● **Exercise aim**: Reproduce exactly the run of lines that begins with the one containing "black line: moved" and ends with the last line of the records, omitting pictures.

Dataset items
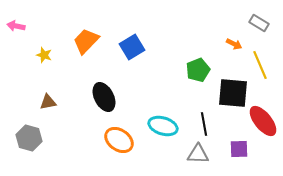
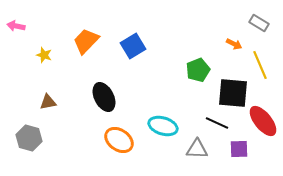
blue square: moved 1 px right, 1 px up
black line: moved 13 px right, 1 px up; rotated 55 degrees counterclockwise
gray triangle: moved 1 px left, 5 px up
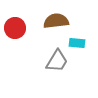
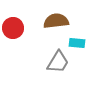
red circle: moved 2 px left
gray trapezoid: moved 1 px right, 1 px down
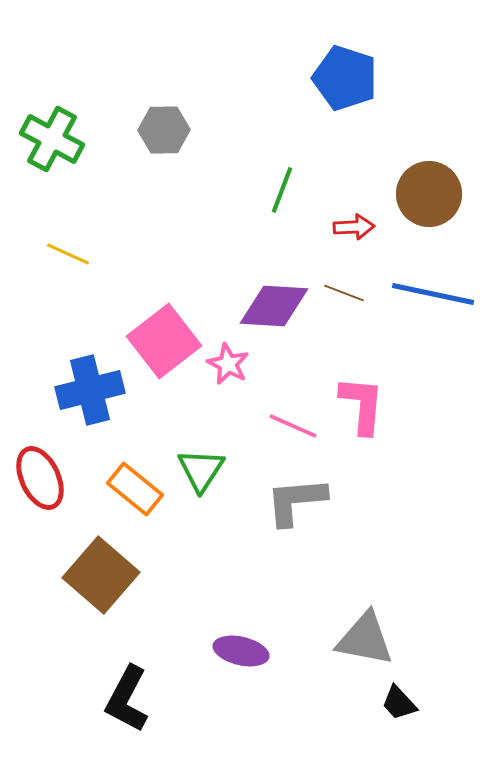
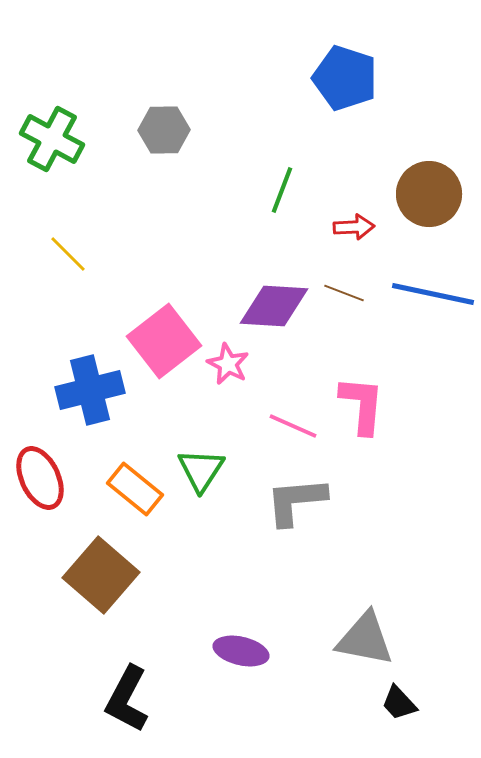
yellow line: rotated 21 degrees clockwise
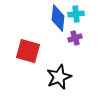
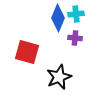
blue diamond: rotated 16 degrees clockwise
purple cross: rotated 24 degrees clockwise
red square: moved 1 px left, 1 px down
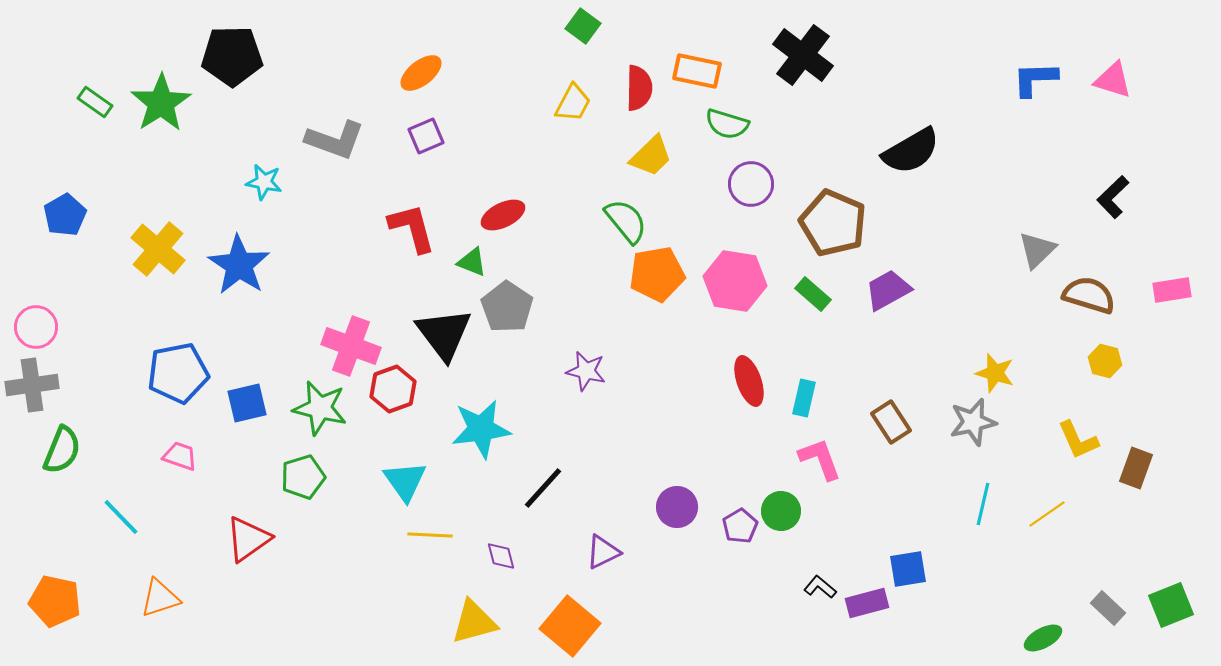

● **Answer box**:
black line: moved 13 px right, 1 px up; rotated 55 degrees counterclockwise
gray triangle: moved 1 px left, 5 px up
red circle: moved 2 px left
gray trapezoid: moved 1 px right, 1 px down
yellow line: rotated 21 degrees clockwise
blue diamond: rotated 16 degrees clockwise
purple cross: rotated 24 degrees clockwise
red square: moved 1 px left, 1 px down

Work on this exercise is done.